:: Records supplied

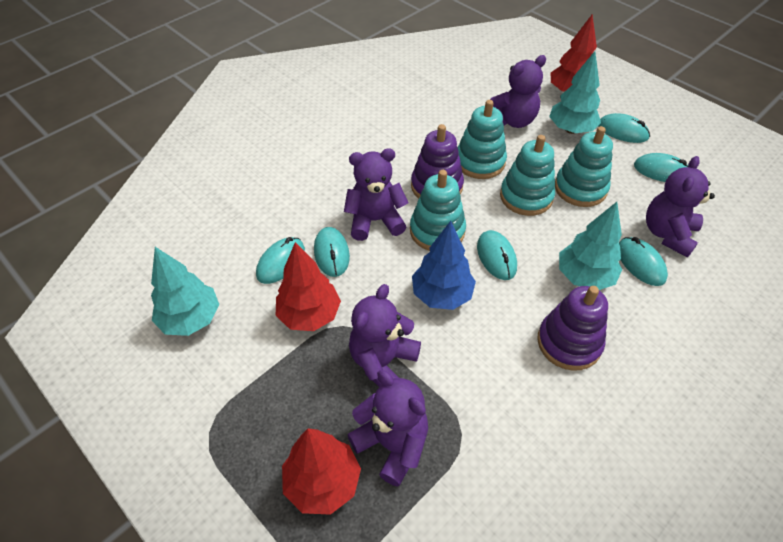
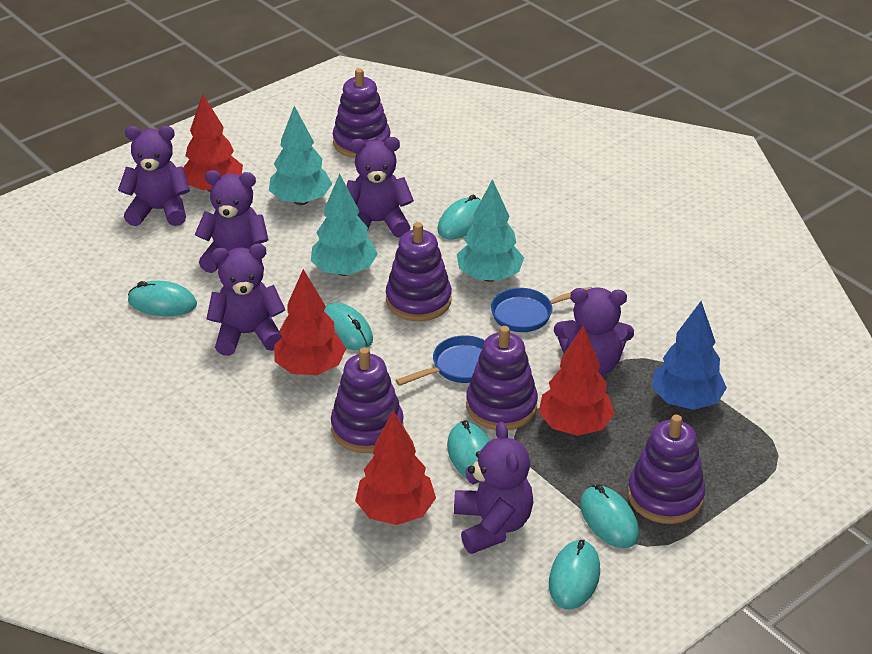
blue pan: 0 -> 2
purple stacking toy: 2 -> 5
purple teddy bear: 5 -> 6
red tree: 3 -> 4
turquoise stacking toy: 4 -> 0

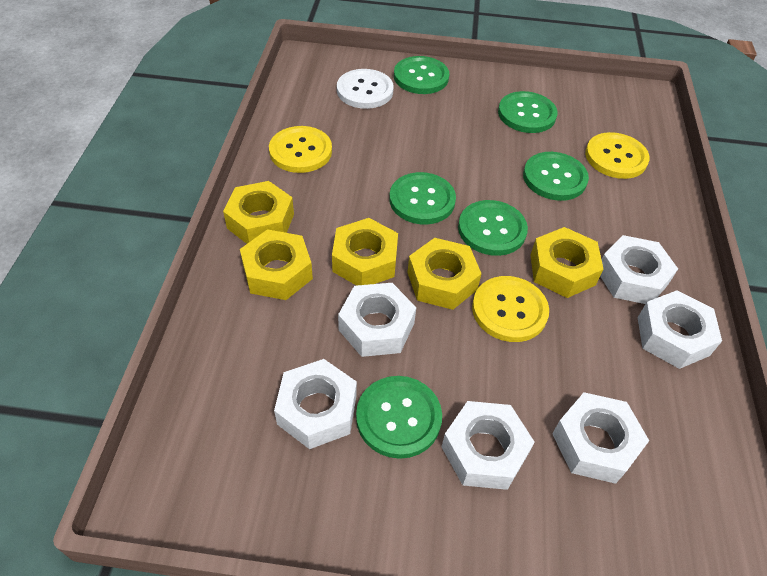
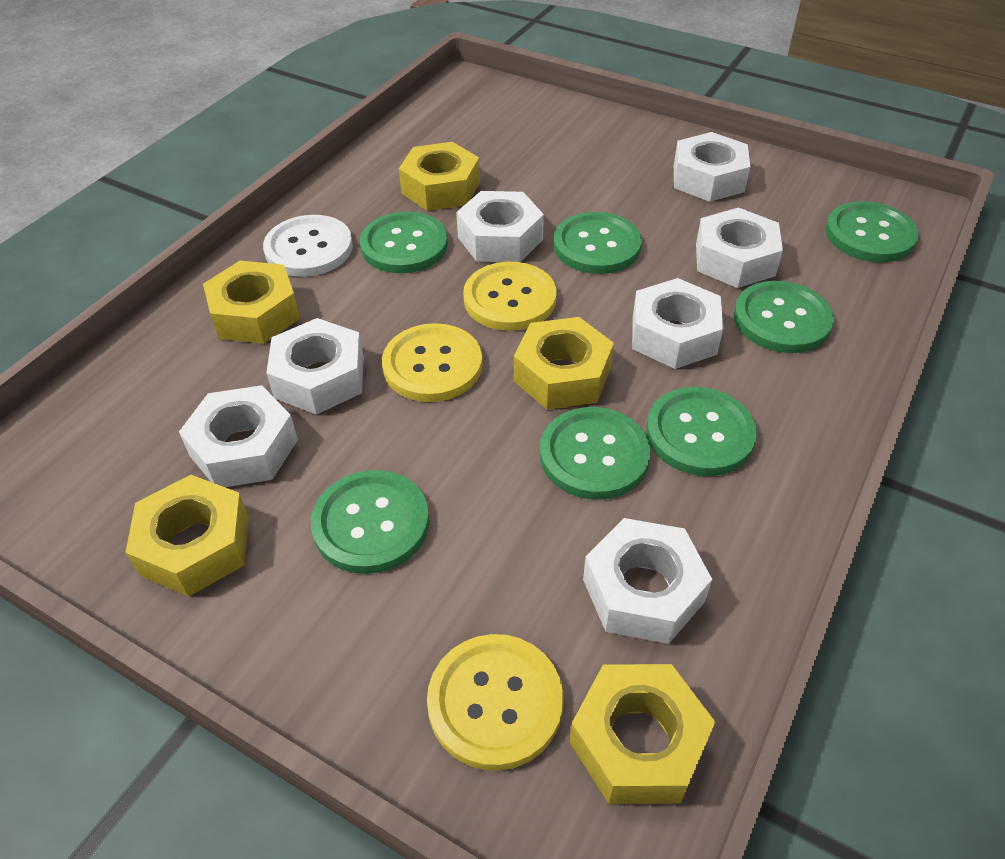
green button: 6 -> 7
white nut: 6 -> 7

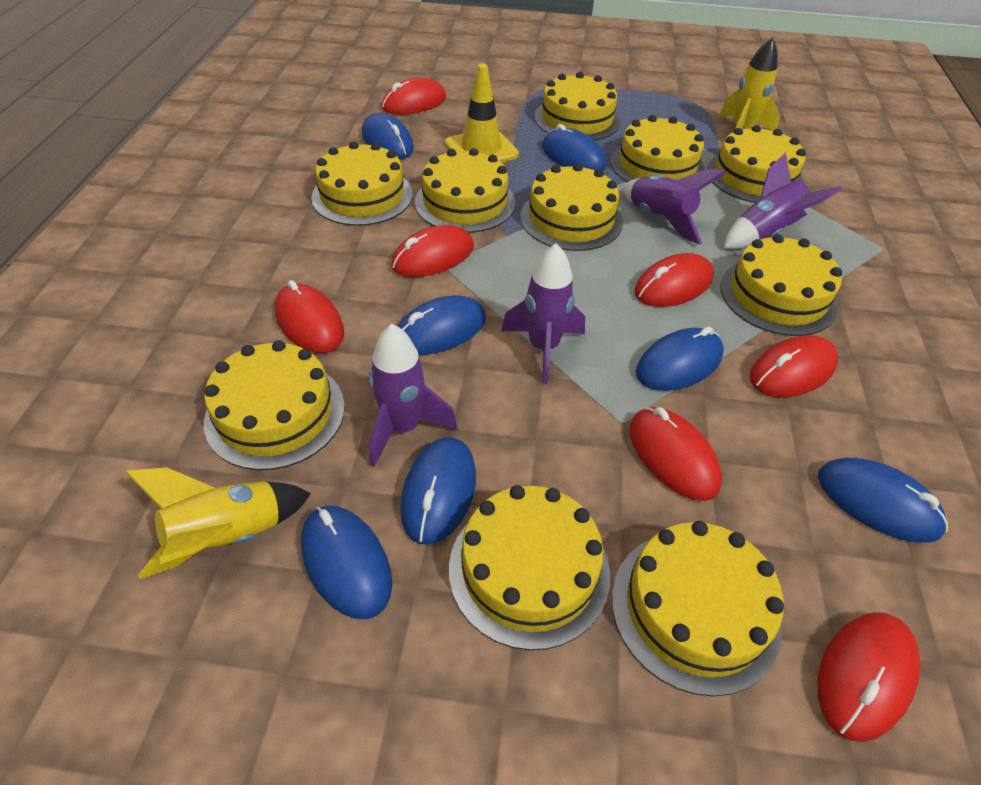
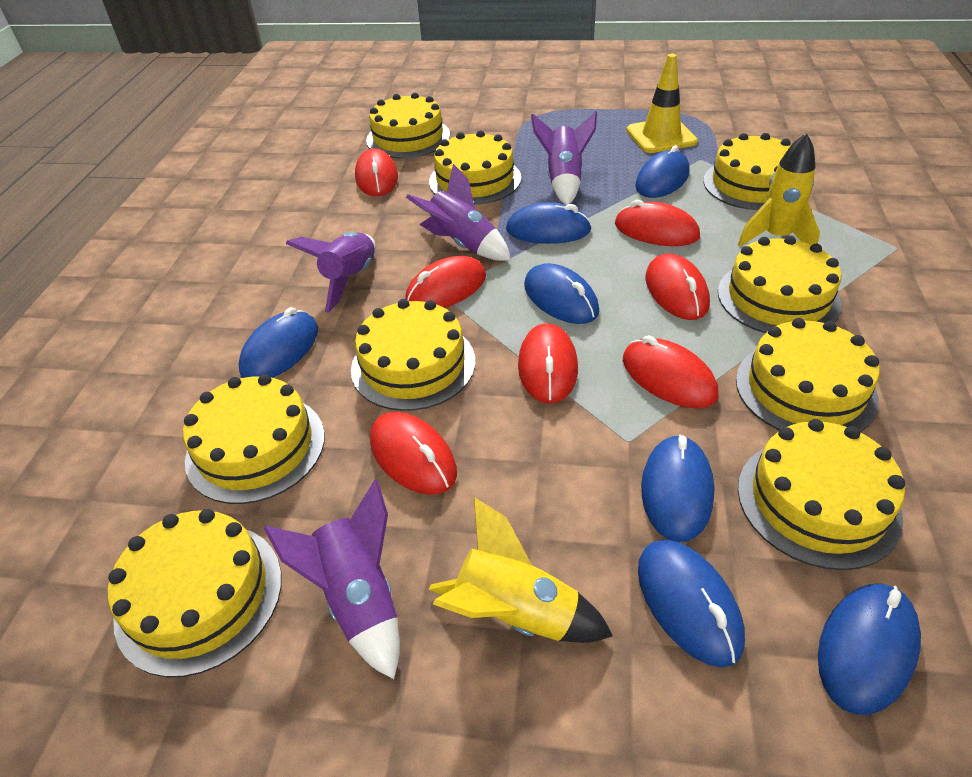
yellow cake: 10 -> 9

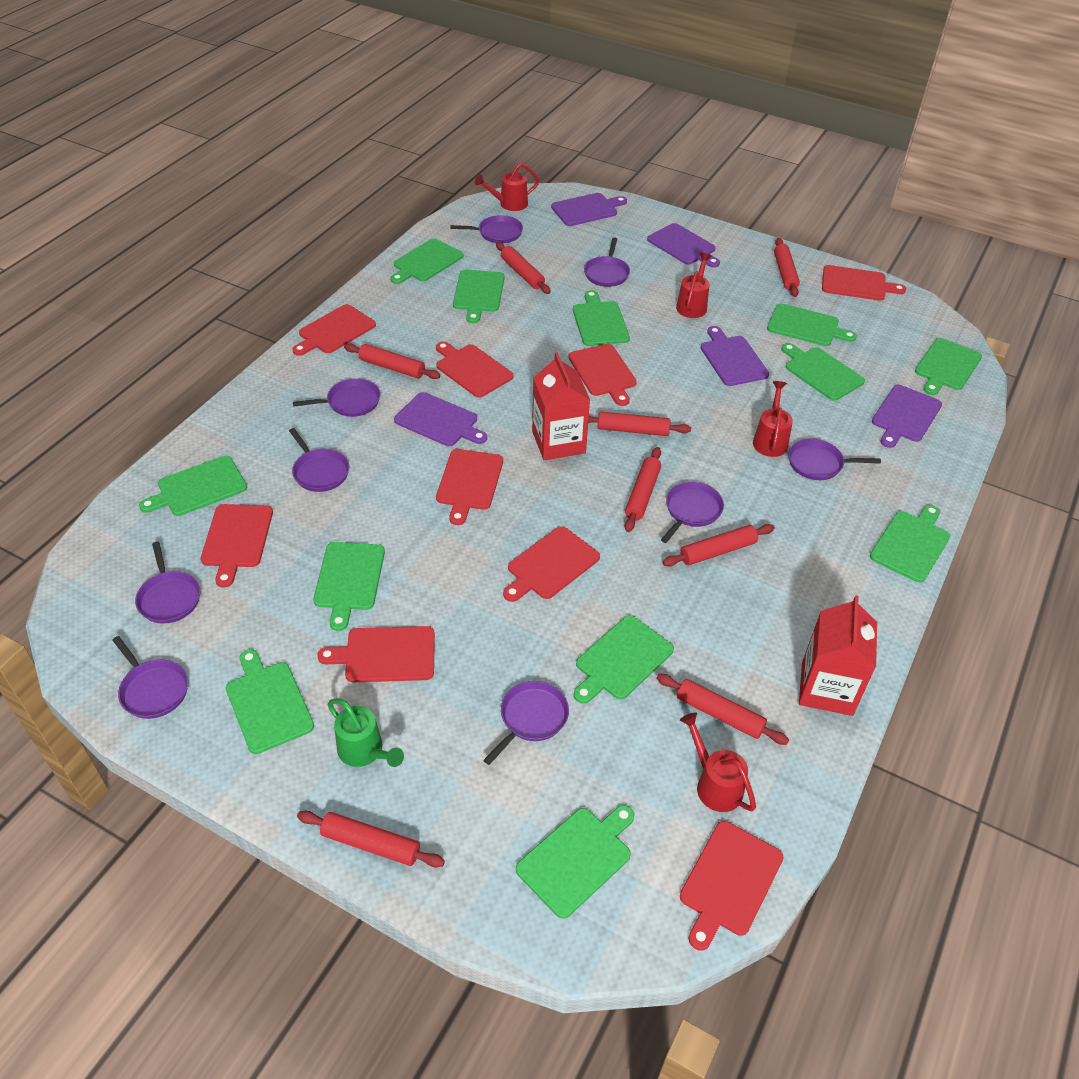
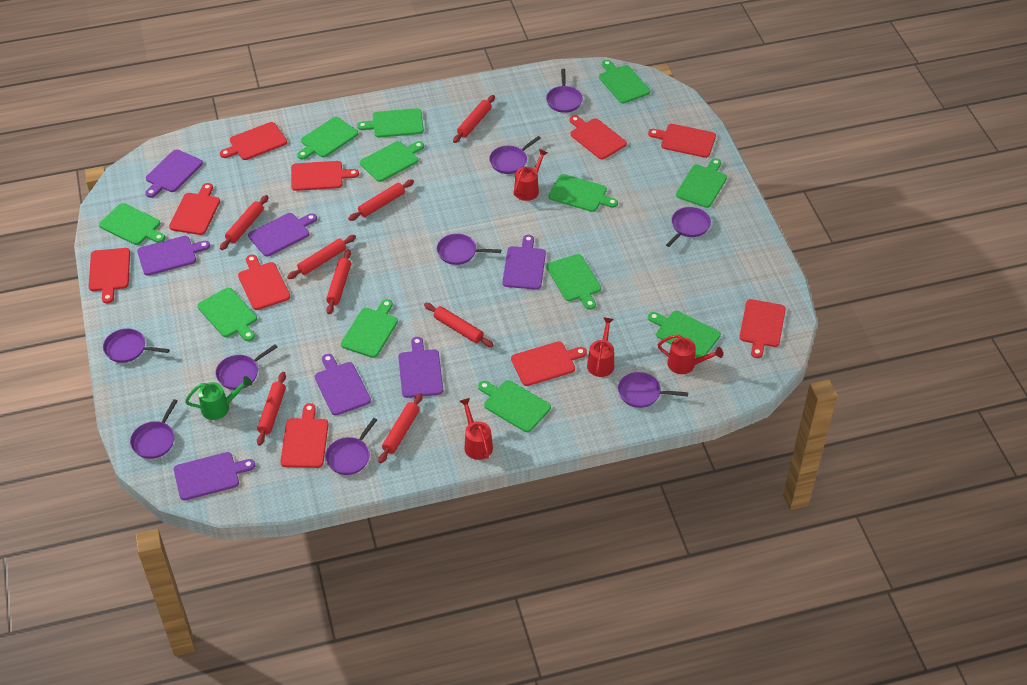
purple cutting board: 5 -> 7
red carton: 2 -> 0
red cutting board: 9 -> 10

::::

> _Your instructions_: Your job is to copy each entry exactly as written; the pictures do not go in.

> _Response to this exercise_:
blue pan: 0 -> 2
purple stacking toy: 2 -> 5
purple teddy bear: 5 -> 6
red tree: 3 -> 4
turquoise stacking toy: 4 -> 0

green button: 6 -> 7
white nut: 6 -> 7

yellow cake: 10 -> 9

purple cutting board: 5 -> 7
red carton: 2 -> 0
red cutting board: 9 -> 10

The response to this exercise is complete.